◆ What to work on
An exact transcription of every entry is required. Images are not part of it.

(Before-and-after object lists)
>>

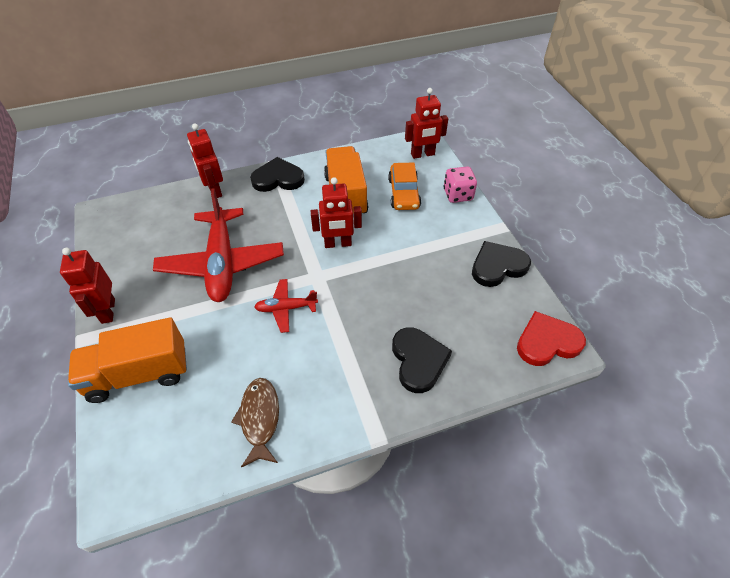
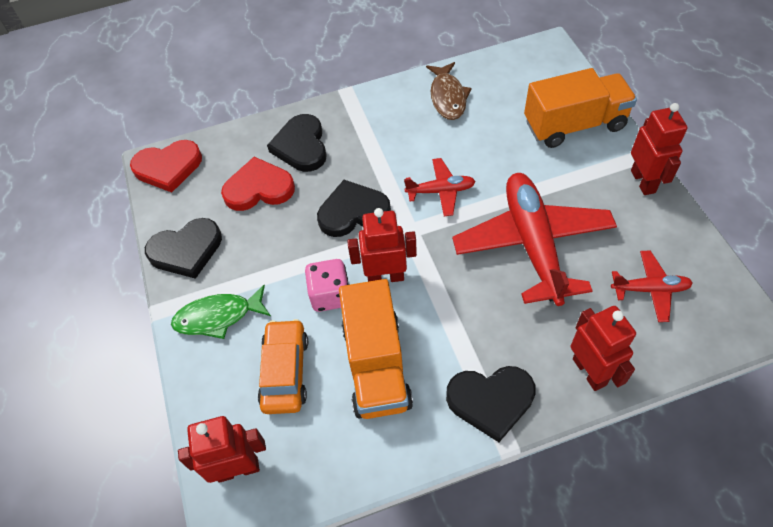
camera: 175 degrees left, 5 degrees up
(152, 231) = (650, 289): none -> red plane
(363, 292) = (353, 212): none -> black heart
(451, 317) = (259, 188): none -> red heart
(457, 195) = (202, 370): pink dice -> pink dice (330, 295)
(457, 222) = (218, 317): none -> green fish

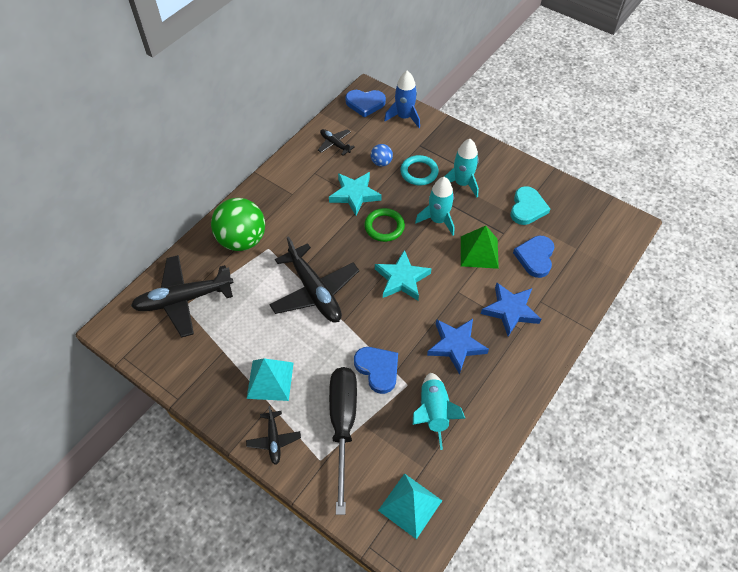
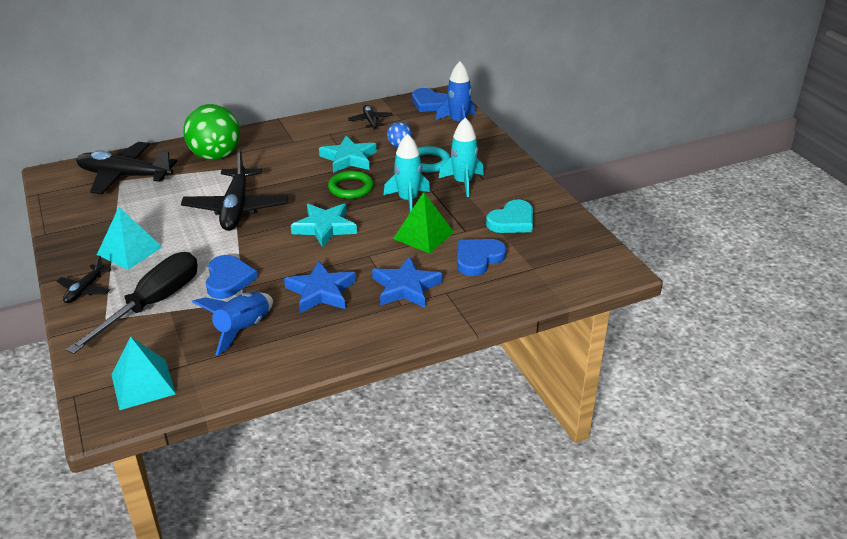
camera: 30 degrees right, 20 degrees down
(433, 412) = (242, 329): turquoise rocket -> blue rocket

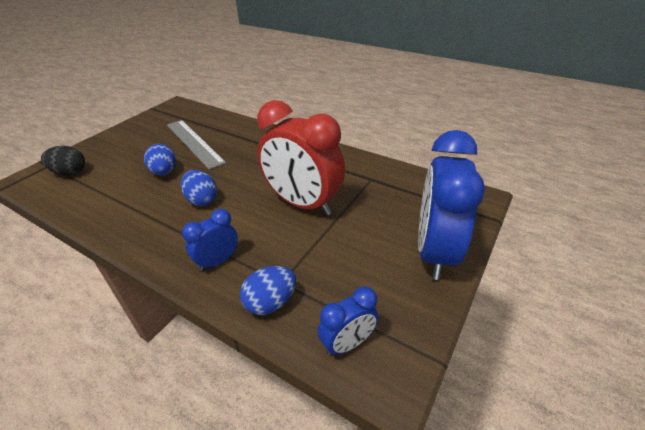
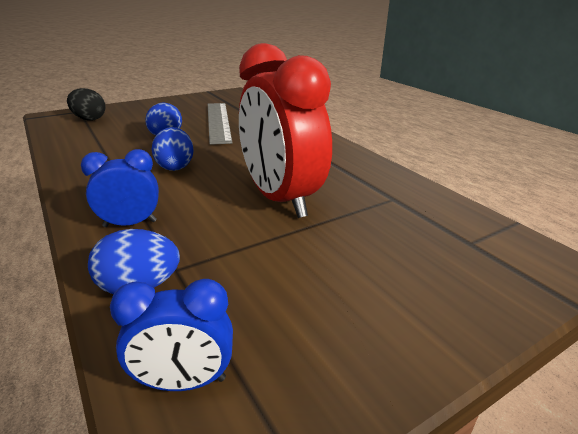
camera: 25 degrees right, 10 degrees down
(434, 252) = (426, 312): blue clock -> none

<<

◆ Answer to the problem
camera: 175 degrees left, 5 degrees up
(152, 231) = (650, 289): none -> red plane
(363, 292) = (353, 212): none -> black heart
(451, 317) = (259, 188): none -> red heart
(457, 195) = (202, 370): pink dice -> pink dice (330, 295)
(457, 222) = (218, 317): none -> green fish

camera: 30 degrees right, 20 degrees down
(433, 412) = (242, 329): turquoise rocket -> blue rocket

camera: 25 degrees right, 10 degrees down
(434, 252) = (426, 312): blue clock -> none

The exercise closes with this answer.